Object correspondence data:
_____
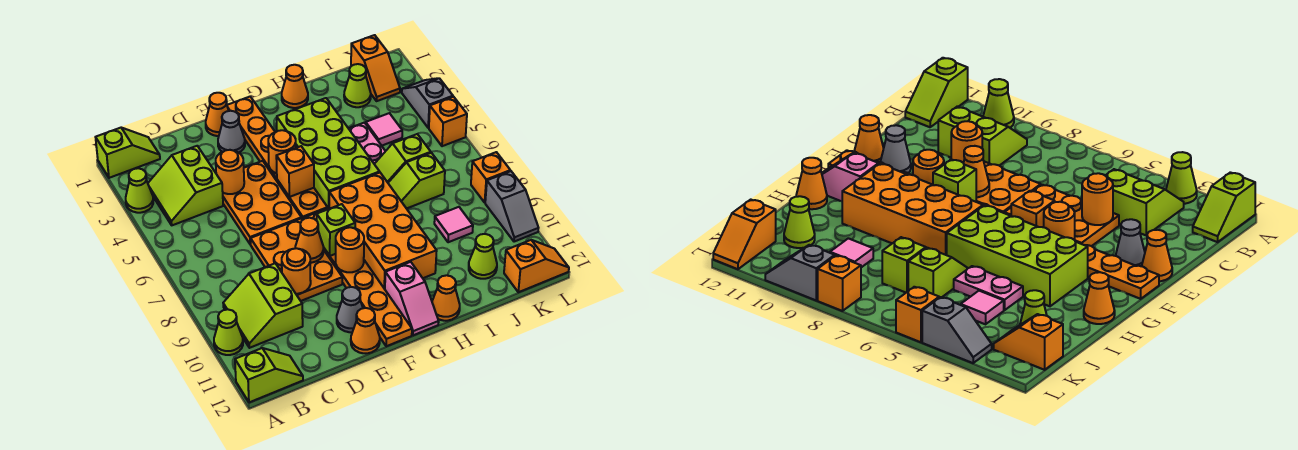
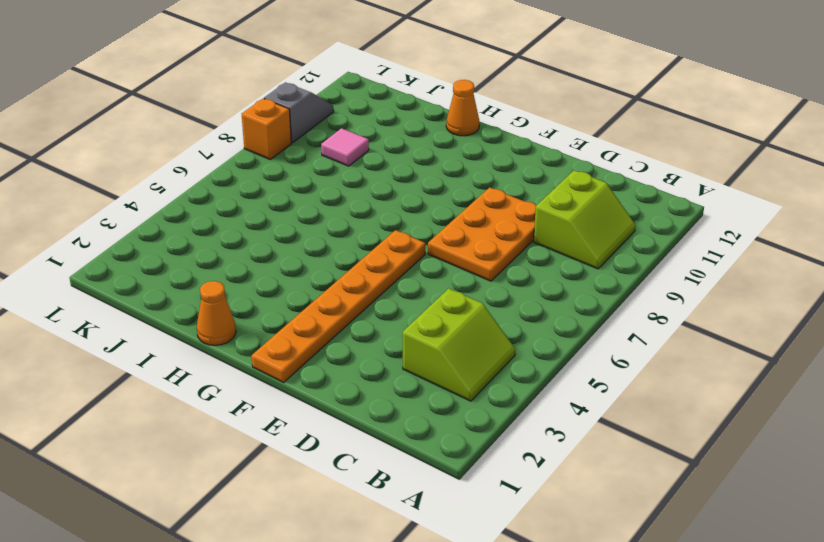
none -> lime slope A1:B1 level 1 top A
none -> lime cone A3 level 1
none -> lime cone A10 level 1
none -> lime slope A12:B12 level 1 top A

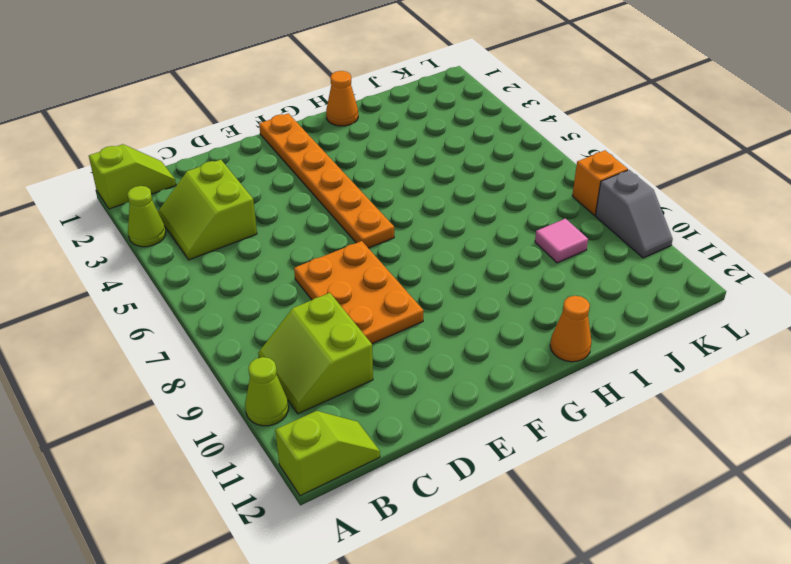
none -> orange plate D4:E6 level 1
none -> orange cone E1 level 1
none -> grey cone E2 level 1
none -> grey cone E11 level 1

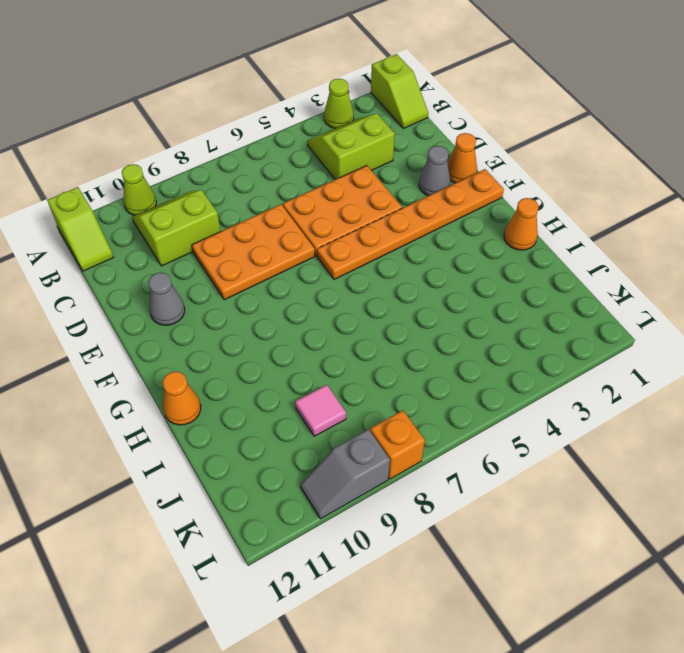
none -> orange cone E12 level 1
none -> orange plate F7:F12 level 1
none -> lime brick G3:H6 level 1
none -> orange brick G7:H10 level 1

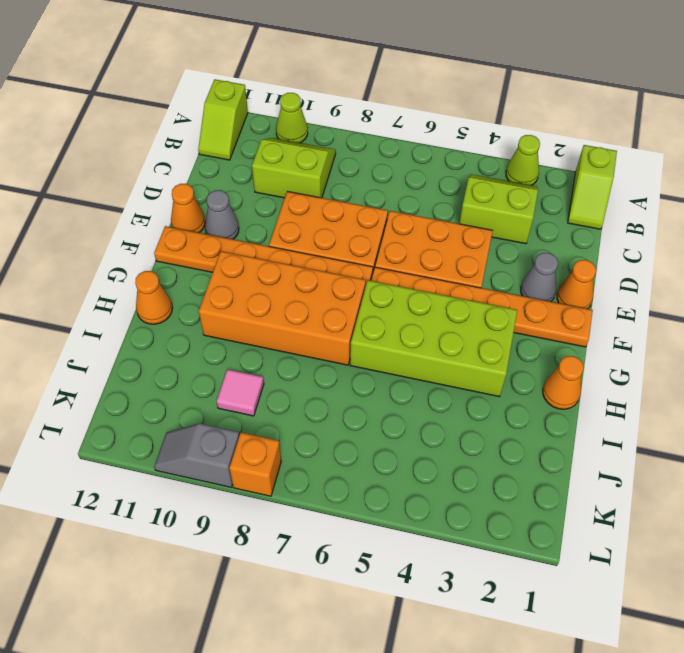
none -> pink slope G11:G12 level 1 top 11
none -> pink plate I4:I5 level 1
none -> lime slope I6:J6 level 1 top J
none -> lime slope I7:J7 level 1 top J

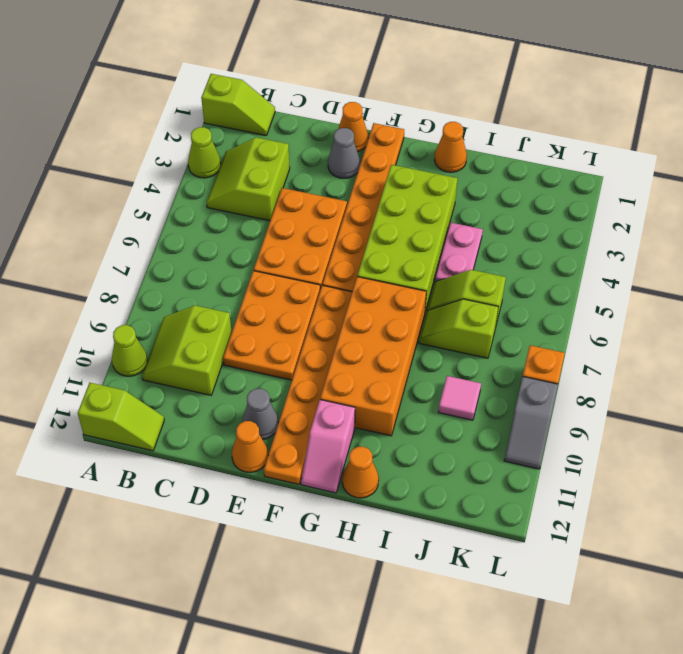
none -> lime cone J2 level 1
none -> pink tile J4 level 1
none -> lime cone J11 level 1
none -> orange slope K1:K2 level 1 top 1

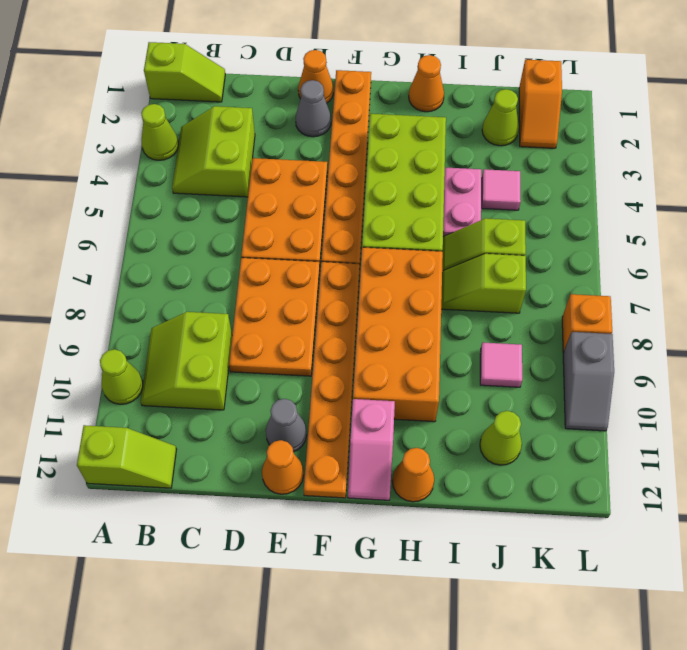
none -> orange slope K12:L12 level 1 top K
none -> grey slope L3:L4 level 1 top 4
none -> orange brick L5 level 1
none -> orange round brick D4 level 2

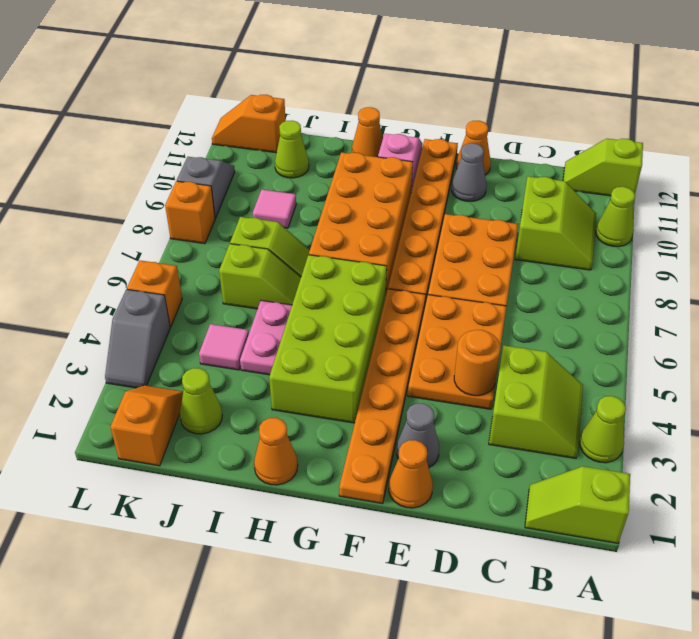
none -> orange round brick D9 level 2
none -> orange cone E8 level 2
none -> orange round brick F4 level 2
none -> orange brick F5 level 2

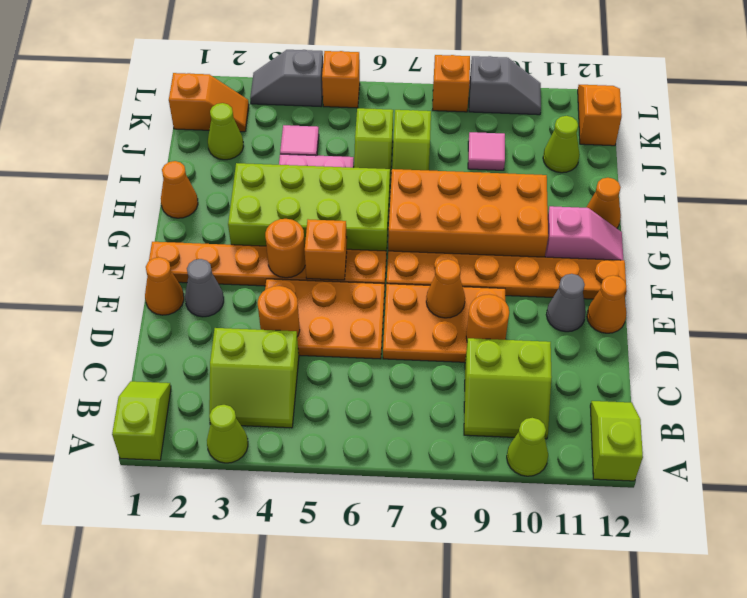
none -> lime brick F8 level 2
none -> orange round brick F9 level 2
_____
▶ [Your instructions]:
Copy out all the lines of the records that include "cone".

▶ [Exercise result]:
none -> lime cone A3 level 1
none -> lime cone A10 level 1
none -> orange cone E1 level 1
none -> grey cone E2 level 1
none -> grey cone E11 level 1
none -> orange cone E12 level 1
none -> lime cone J2 level 1
none -> lime cone J11 level 1
none -> orange cone E8 level 2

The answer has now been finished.